TASK INPUTS:
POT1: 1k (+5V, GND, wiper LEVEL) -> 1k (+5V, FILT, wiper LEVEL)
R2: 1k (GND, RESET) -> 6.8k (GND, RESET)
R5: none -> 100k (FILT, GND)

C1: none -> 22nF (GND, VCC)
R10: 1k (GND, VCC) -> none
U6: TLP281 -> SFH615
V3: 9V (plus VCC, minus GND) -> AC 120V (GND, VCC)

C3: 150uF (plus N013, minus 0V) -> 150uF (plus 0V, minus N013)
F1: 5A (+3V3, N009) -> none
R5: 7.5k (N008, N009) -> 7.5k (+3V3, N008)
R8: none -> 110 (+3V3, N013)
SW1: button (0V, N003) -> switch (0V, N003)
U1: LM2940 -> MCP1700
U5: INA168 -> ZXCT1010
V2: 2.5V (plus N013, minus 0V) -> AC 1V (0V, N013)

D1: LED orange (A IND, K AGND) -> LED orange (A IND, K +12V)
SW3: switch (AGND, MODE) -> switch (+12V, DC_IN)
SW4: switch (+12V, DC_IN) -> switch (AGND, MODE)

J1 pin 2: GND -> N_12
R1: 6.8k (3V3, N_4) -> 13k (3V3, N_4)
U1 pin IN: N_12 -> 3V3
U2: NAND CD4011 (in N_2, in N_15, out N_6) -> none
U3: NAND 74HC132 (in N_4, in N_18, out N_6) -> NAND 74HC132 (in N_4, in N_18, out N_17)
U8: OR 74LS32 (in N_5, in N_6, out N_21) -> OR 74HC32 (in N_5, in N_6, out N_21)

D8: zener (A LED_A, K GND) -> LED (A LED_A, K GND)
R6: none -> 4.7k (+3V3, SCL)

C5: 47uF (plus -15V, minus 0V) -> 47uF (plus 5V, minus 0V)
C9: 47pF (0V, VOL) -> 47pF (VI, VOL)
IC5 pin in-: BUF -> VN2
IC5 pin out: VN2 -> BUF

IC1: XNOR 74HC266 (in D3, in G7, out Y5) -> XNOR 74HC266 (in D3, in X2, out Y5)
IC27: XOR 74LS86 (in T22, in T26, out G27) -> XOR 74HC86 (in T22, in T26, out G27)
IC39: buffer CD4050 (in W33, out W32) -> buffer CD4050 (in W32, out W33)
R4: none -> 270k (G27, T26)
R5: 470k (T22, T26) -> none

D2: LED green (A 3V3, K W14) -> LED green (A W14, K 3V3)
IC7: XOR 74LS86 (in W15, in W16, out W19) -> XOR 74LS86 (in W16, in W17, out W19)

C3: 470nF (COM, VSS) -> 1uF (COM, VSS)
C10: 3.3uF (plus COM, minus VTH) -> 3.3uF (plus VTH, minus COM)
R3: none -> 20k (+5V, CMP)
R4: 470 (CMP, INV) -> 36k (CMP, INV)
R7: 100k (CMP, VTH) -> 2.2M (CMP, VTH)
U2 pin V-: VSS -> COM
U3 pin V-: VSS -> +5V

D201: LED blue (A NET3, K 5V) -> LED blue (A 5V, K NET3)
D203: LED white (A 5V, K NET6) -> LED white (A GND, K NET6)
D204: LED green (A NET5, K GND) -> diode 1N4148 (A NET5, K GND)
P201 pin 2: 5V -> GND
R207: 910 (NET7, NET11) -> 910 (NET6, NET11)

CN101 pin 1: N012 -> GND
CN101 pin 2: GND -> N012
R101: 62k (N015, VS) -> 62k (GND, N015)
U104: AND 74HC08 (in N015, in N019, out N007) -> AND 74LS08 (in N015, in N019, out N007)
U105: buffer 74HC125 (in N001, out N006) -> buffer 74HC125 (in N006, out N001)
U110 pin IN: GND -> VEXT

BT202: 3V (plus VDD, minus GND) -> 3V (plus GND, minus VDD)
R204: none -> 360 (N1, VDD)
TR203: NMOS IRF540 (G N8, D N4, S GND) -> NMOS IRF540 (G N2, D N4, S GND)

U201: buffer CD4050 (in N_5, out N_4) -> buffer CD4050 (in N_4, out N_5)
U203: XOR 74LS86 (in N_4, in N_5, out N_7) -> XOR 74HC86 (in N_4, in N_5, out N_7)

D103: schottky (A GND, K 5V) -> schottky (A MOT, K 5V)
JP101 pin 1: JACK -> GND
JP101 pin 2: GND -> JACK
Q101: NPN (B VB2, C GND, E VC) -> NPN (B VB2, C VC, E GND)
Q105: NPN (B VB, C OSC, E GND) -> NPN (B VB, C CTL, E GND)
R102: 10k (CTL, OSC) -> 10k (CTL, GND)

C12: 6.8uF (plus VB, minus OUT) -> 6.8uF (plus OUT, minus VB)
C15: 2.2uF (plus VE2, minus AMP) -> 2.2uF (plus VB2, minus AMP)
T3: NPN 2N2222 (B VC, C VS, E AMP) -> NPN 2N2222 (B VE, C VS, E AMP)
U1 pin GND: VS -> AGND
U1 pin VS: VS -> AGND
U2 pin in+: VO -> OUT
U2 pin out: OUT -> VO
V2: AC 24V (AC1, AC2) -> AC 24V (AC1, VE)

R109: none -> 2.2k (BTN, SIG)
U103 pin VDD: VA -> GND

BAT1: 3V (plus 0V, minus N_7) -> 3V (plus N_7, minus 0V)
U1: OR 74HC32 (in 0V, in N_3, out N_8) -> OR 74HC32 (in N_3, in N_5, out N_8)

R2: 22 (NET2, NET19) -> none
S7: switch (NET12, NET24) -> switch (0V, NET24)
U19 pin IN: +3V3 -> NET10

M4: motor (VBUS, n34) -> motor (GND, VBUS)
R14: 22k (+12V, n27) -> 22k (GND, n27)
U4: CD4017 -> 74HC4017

WORK TO COMPLETE: Verbatim reproduction of the entries is required.

ANSWER AREA:
POT1: 1k (+5V, GND, wiper LEVEL) -> 1k (+5V, FILT, wiper LEVEL)
R2: 1k (GND, RESET) -> 6.8k (GND, RESET)
R5: none -> 100k (FILT, GND)

C1: none -> 22nF (GND, VCC)
R10: 1k (GND, VCC) -> none
U6: TLP281 -> SFH615
V3: 9V (plus VCC, minus GND) -> AC 120V (GND, VCC)

C3: 150uF (plus N013, minus 0V) -> 150uF (plus 0V, minus N013)
F1: 5A (+3V3, N009) -> none
R5: 7.5k (N008, N009) -> 7.5k (+3V3, N008)
R8: none -> 110 (+3V3, N013)
SW1: button (0V, N003) -> switch (0V, N003)
U1: LM2940 -> MCP1700
U5: INA168 -> ZXCT1010
V2: 2.5V (plus N013, minus 0V) -> AC 1V (0V, N013)

D1: LED orange (A IND, K AGND) -> LED orange (A IND, K +12V)
SW3: switch (AGND, MODE) -> switch (+12V, DC_IN)
SW4: switch (+12V, DC_IN) -> switch (AGND, MODE)

J1 pin 2: GND -> N_12
R1: 6.8k (3V3, N_4) -> 13k (3V3, N_4)
U1 pin IN: N_12 -> 3V3
U2: NAND CD4011 (in N_2, in N_15, out N_6) -> none
U3: NAND 74HC132 (in N_4, in N_18, out N_6) -> NAND 74HC132 (in N_4, in N_18, out N_17)
U8: OR 74LS32 (in N_5, in N_6, out N_21) -> OR 74HC32 (in N_5, in N_6, out N_21)

D8: zener (A LED_A, K GND) -> LED (A LED_A, K GND)
R6: none -> 4.7k (+3V3, SCL)

C5: 47uF (plus -15V, minus 0V) -> 47uF (plus 5V, minus 0V)
C9: 47pF (0V, VOL) -> 47pF (VI, VOL)
IC5 pin in-: BUF -> VN2
IC5 pin out: VN2 -> BUF

IC1: XNOR 74HC266 (in D3, in G7, out Y5) -> XNOR 74HC266 (in D3, in X2, out Y5)
IC27: XOR 74LS86 (in T22, in T26, out G27) -> XOR 74HC86 (in T22, in T26, out G27)
IC39: buffer CD4050 (in W33, out W32) -> buffer CD4050 (in W32, out W33)
R4: none -> 270k (G27, T26)
R5: 470k (T22, T26) -> none

D2: LED green (A 3V3, K W14) -> LED green (A W14, K 3V3)
IC7: XOR 74LS86 (in W15, in W16, out W19) -> XOR 74LS86 (in W16, in W17, out W19)

C3: 470nF (COM, VSS) -> 1uF (COM, VSS)
C10: 3.3uF (plus COM, minus VTH) -> 3.3uF (plus VTH, minus COM)
R3: none -> 20k (+5V, CMP)
R4: 470 (CMP, INV) -> 36k (CMP, INV)
R7: 100k (CMP, VTH) -> 2.2M (CMP, VTH)
U2 pin V-: VSS -> COM
U3 pin V-: VSS -> +5V

D201: LED blue (A NET3, K 5V) -> LED blue (A 5V, K NET3)
D203: LED white (A 5V, K NET6) -> LED white (A GND, K NET6)
D204: LED green (A NET5, K GND) -> diode 1N4148 (A NET5, K GND)
P201 pin 2: 5V -> GND
R207: 910 (NET7, NET11) -> 910 (NET6, NET11)

CN101 pin 1: N012 -> GND
CN101 pin 2: GND -> N012
R101: 62k (N015, VS) -> 62k (GND, N015)
U104: AND 74HC08 (in N015, in N019, out N007) -> AND 74LS08 (in N015, in N019, out N007)
U105: buffer 74HC125 (in N001, out N006) -> buffer 74HC125 (in N006, out N001)
U110 pin IN: GND -> VEXT

BT202: 3V (plus VDD, minus GND) -> 3V (plus GND, minus VDD)
R204: none -> 360 (N1, VDD)
TR203: NMOS IRF540 (G N8, D N4, S GND) -> NMOS IRF540 (G N2, D N4, S GND)

U201: buffer CD4050 (in N_5, out N_4) -> buffer CD4050 (in N_4, out N_5)
U203: XOR 74LS86 (in N_4, in N_5, out N_7) -> XOR 74HC86 (in N_4, in N_5, out N_7)

D103: schottky (A GND, K 5V) -> schottky (A MOT, K 5V)
JP101 pin 1: JACK -> GND
JP101 pin 2: GND -> JACK
Q101: NPN (B VB2, C GND, E VC) -> NPN (B VB2, C VC, E GND)
Q105: NPN (B VB, C OSC, E GND) -> NPN (B VB, C CTL, E GND)
R102: 10k (CTL, OSC) -> 10k (CTL, GND)

C12: 6.8uF (plus VB, minus OUT) -> 6.8uF (plus OUT, minus VB)
C15: 2.2uF (plus VE2, minus AMP) -> 2.2uF (plus VB2, minus AMP)
T3: NPN 2N2222 (B VC, C VS, E AMP) -> NPN 2N2222 (B VE, C VS, E AMP)
U1 pin GND: VS -> AGND
U1 pin VS: VS -> AGND
U2 pin in+: VO -> OUT
U2 pin out: OUT -> VO
V2: AC 24V (AC1, AC2) -> AC 24V (AC1, VE)

R109: none -> 2.2k (BTN, SIG)
U103 pin VDD: VA -> GND

BAT1: 3V (plus 0V, minus N_7) -> 3V (plus N_7, minus 0V)
U1: OR 74HC32 (in 0V, in N_3, out N_8) -> OR 74HC32 (in N_3, in N_5, out N_8)

R2: 22 (NET2, NET19) -> none
S7: switch (NET12, NET24) -> switch (0V, NET24)
U19 pin IN: +3V3 -> NET10

M4: motor (VBUS, n34) -> motor (GND, VBUS)
R14: 22k (+12V, n27) -> 22k (GND, n27)
U4: CD4017 -> 74HC4017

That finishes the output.